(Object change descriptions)
········

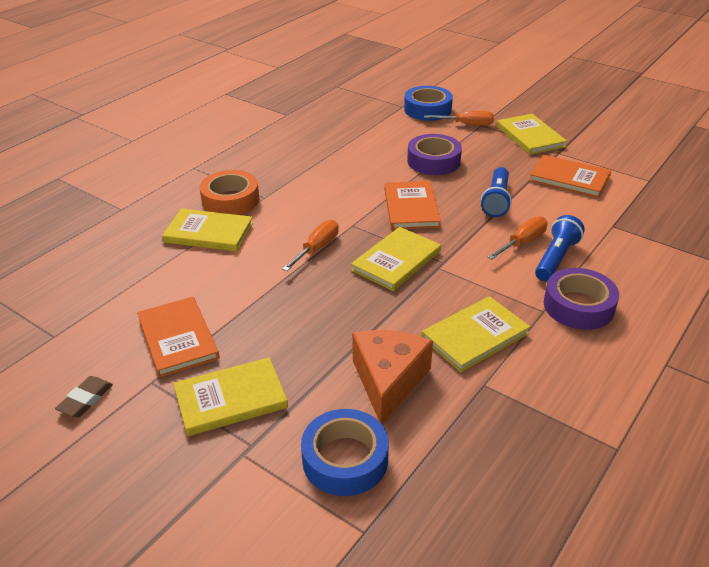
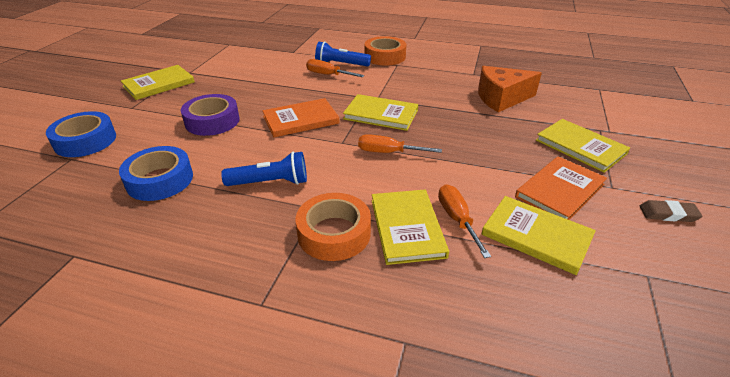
camera: 110 degrees left, 0 degrees up
(345, 459) = (569, 101): blue tape -> blue tape (160, 180)
(467, 124) = (130, 114): orange screwdriver -> orange screwdriver (457, 219)
(475, 336) = (437, 80): yellow book -> yellow book (536, 236)
(496, 200) = (275, 88): blue flashlight -> blue flashlight (270, 182)
(569, 179) = (233, 66): orange book -> none
(578, 306) = (385, 56): purple tape -> orange tape

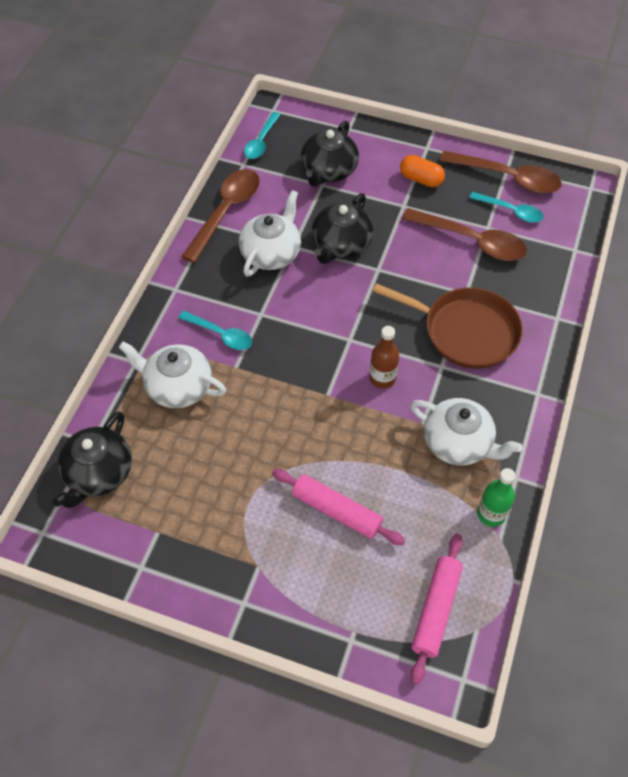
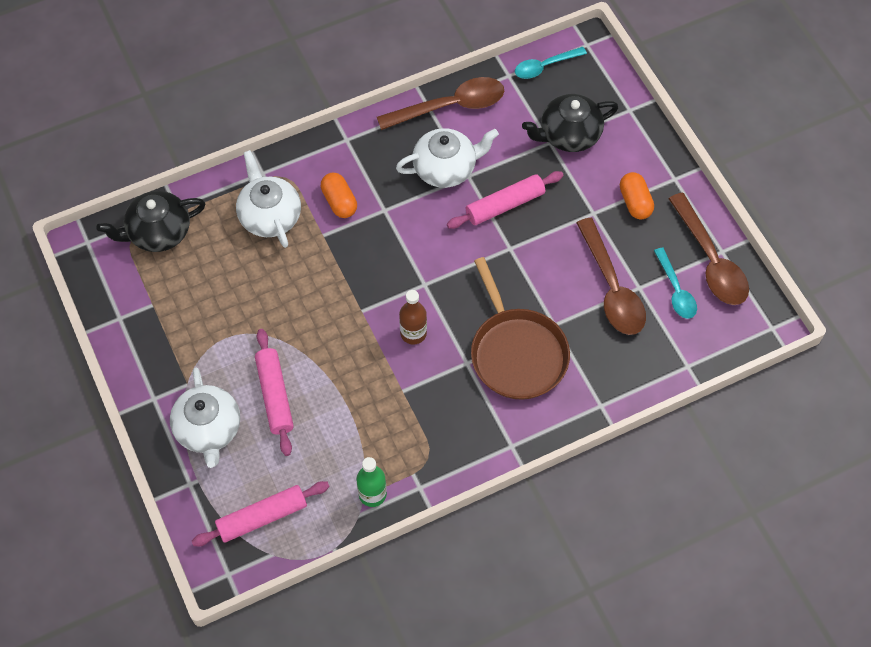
camera: 45 degrees right, 5 degrees up
(220, 334) = (339, 202): turquoise spoon -> orange capsule
(340, 245) = (505, 205): black teapot -> pink rolling pin
(458, 443) = (410, 427): white teapot -> white teapot (208, 429)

········

→ **WORK INSTRUCTIONS**
All that the answer may hold is the lines from the one with "camera: 45 degrees right, 5 degrees up" through the end of the data, set down exactly as they appear.

→ **PROBLEM SOLUTION**
camera: 45 degrees right, 5 degrees up
(220, 334) = (339, 202): turquoise spoon -> orange capsule
(340, 245) = (505, 205): black teapot -> pink rolling pin
(458, 443) = (410, 427): white teapot -> white teapot (208, 429)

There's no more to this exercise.